**Task instructions:** The answer is one number: how many lines in the data below hold "none".

**Source material:**
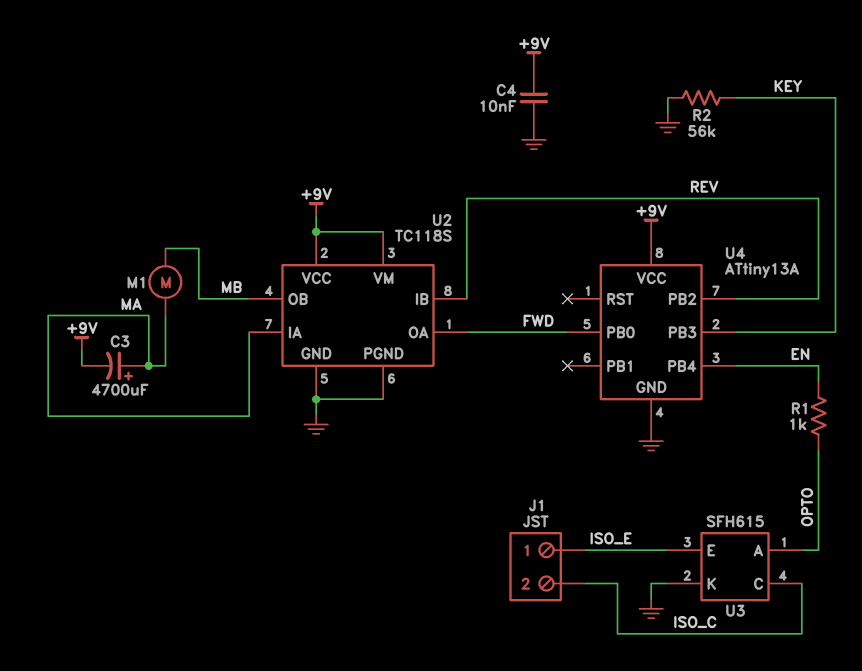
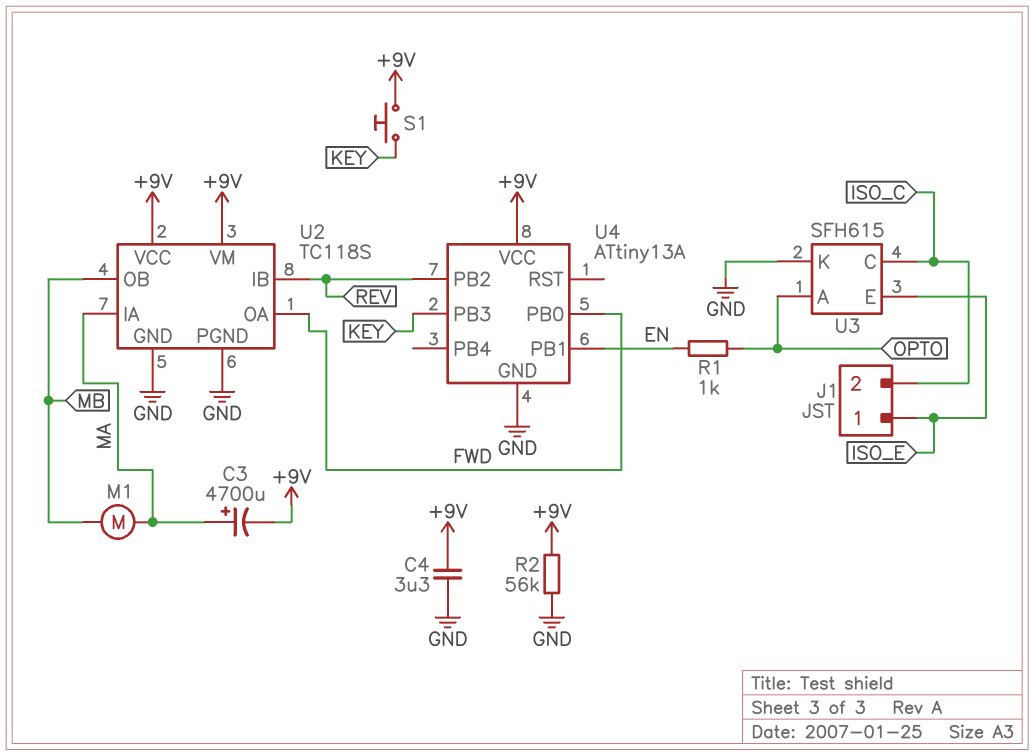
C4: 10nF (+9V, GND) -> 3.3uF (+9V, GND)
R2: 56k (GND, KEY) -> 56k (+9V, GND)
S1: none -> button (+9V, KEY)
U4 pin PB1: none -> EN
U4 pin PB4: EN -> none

...

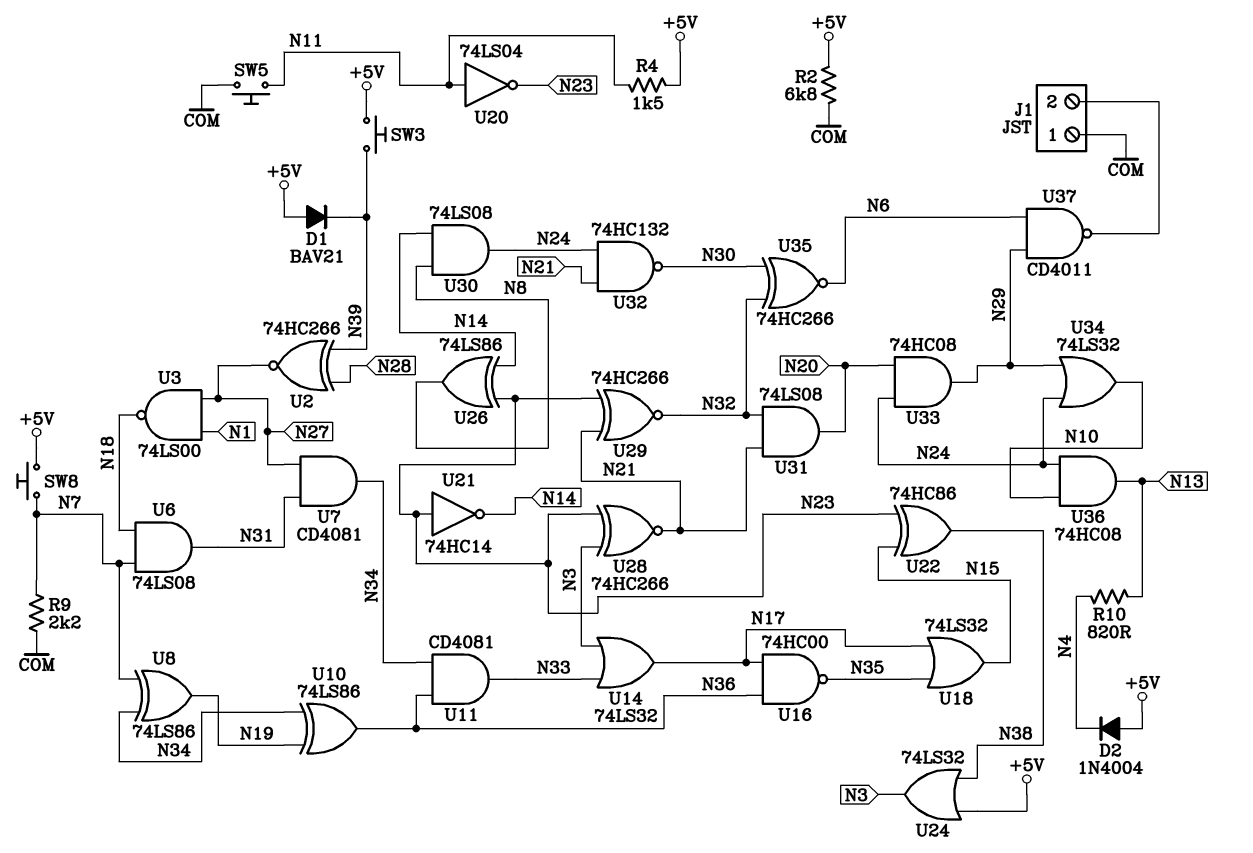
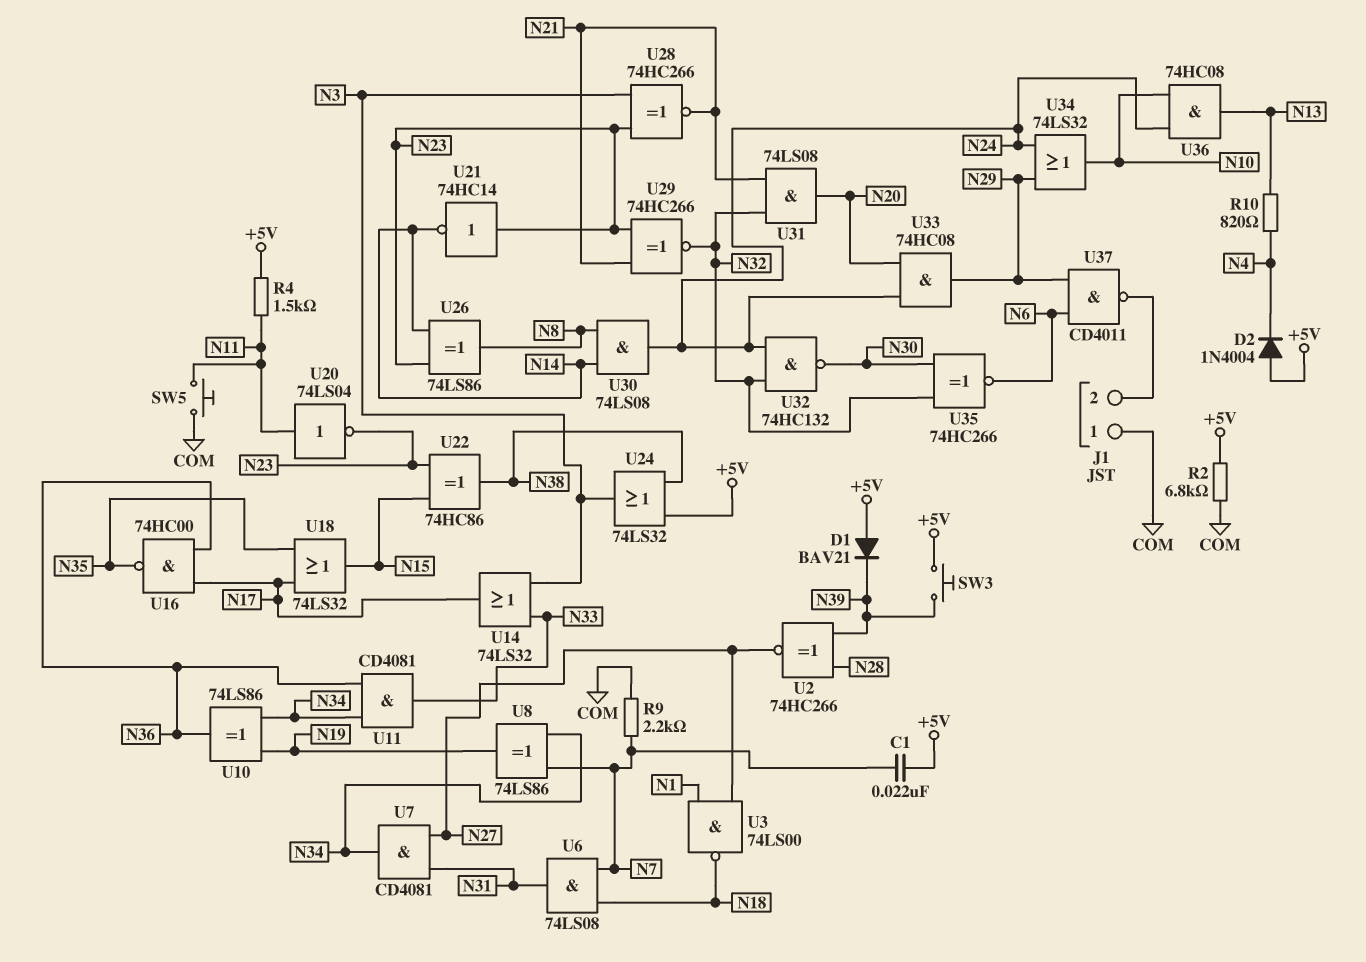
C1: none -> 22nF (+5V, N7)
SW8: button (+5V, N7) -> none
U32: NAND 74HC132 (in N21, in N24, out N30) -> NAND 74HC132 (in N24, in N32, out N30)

**Written answer:** 5